▶ [PROMPT]: The records should be written out in full, with nothing altered.

▶ [RECORD EXCERPTS]:
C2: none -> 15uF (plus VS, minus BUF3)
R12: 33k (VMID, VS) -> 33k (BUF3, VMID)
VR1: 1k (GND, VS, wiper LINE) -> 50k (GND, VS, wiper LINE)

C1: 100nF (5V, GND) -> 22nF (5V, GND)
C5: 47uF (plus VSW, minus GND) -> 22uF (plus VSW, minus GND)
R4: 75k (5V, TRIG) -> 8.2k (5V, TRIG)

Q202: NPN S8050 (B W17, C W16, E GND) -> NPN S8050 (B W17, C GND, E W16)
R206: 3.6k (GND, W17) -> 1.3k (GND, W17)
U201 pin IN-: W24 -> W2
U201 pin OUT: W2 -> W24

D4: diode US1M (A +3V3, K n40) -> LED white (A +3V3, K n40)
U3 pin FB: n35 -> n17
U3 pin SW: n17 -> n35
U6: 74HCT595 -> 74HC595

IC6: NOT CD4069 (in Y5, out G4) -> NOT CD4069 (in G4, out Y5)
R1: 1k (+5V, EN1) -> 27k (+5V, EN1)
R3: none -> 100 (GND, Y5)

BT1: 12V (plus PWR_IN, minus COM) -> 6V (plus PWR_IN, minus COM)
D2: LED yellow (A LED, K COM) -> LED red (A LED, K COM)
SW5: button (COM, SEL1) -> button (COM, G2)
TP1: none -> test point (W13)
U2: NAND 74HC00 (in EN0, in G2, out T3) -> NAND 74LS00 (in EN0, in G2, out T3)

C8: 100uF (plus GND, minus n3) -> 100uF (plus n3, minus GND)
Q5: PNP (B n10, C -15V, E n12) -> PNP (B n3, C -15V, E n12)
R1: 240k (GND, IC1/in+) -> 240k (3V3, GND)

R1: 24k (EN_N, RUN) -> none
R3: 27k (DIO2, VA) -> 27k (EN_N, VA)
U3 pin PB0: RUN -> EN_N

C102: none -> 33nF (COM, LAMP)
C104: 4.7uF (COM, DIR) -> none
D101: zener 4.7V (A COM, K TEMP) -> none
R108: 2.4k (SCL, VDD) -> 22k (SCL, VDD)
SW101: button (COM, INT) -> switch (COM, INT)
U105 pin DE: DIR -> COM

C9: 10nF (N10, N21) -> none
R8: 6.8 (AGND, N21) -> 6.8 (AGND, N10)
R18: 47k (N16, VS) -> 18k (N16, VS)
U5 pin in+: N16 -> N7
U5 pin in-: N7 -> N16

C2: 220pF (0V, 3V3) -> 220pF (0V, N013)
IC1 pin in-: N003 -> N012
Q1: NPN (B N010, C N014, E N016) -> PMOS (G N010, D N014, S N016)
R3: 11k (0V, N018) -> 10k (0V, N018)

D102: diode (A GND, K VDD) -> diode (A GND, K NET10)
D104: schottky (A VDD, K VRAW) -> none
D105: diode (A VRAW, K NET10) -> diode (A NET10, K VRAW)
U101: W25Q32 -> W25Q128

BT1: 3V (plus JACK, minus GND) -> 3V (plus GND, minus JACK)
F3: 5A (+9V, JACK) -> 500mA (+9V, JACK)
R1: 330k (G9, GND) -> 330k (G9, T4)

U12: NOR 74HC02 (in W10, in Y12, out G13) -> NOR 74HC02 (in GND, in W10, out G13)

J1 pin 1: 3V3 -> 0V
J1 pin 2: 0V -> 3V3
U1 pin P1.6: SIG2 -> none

▶ [RESULT]:
C2: none -> 15uF (plus VS, minus BUF3)
R12: 33k (VMID, VS) -> 33k (BUF3, VMID)
VR1: 1k (GND, VS, wiper LINE) -> 50k (GND, VS, wiper LINE)

C1: 100nF (5V, GND) -> 22nF (5V, GND)
C5: 47uF (plus VSW, minus GND) -> 22uF (plus VSW, minus GND)
R4: 75k (5V, TRIG) -> 8.2k (5V, TRIG)

Q202: NPN S8050 (B W17, C W16, E GND) -> NPN S8050 (B W17, C GND, E W16)
R206: 3.6k (GND, W17) -> 1.3k (GND, W17)
U201 pin IN-: W24 -> W2
U201 pin OUT: W2 -> W24

D4: diode US1M (A +3V3, K n40) -> LED white (A +3V3, K n40)
U3 pin FB: n35 -> n17
U3 pin SW: n17 -> n35
U6: 74HCT595 -> 74HC595

IC6: NOT CD4069 (in Y5, out G4) -> NOT CD4069 (in G4, out Y5)
R1: 1k (+5V, EN1) -> 27k (+5V, EN1)
R3: none -> 100 (GND, Y5)

BT1: 12V (plus PWR_IN, minus COM) -> 6V (plus PWR_IN, minus COM)
D2: LED yellow (A LED, K COM) -> LED red (A LED, K COM)
SW5: button (COM, SEL1) -> button (COM, G2)
TP1: none -> test point (W13)
U2: NAND 74HC00 (in EN0, in G2, out T3) -> NAND 74LS00 (in EN0, in G2, out T3)

C8: 100uF (plus GND, minus n3) -> 100uF (plus n3, minus GND)
Q5: PNP (B n10, C -15V, E n12) -> PNP (B n3, C -15V, E n12)
R1: 240k (GND, IC1/in+) -> 240k (3V3, GND)

R1: 24k (EN_N, RUN) -> none
R3: 27k (DIO2, VA) -> 27k (EN_N, VA)
U3 pin PB0: RUN -> EN_N

C102: none -> 33nF (COM, LAMP)
C104: 4.7uF (COM, DIR) -> none
D101: zener 4.7V (A COM, K TEMP) -> none
R108: 2.4k (SCL, VDD) -> 22k (SCL, VDD)
SW101: button (COM, INT) -> switch (COM, INT)
U105 pin DE: DIR -> COM

C9: 10nF (N10, N21) -> none
R8: 6.8 (AGND, N21) -> 6.8 (AGND, N10)
R18: 47k (N16, VS) -> 18k (N16, VS)
U5 pin in+: N16 -> N7
U5 pin in-: N7 -> N16

C2: 220pF (0V, 3V3) -> 220pF (0V, N013)
IC1 pin in-: N003 -> N012
Q1: NPN (B N010, C N014, E N016) -> PMOS (G N010, D N014, S N016)
R3: 11k (0V, N018) -> 10k (0V, N018)

D102: diode (A GND, K VDD) -> diode (A GND, K NET10)
D104: schottky (A VDD, K VRAW) -> none
D105: diode (A VRAW, K NET10) -> diode (A NET10, K VRAW)
U101: W25Q32 -> W25Q128

BT1: 3V (plus JACK, minus GND) -> 3V (plus GND, minus JACK)
F3: 5A (+9V, JACK) -> 500mA (+9V, JACK)
R1: 330k (G9, GND) -> 330k (G9, T4)

U12: NOR 74HC02 (in W10, in Y12, out G13) -> NOR 74HC02 (in GND, in W10, out G13)

J1 pin 1: 3V3 -> 0V
J1 pin 2: 0V -> 3V3
U1 pin P1.6: SIG2 -> none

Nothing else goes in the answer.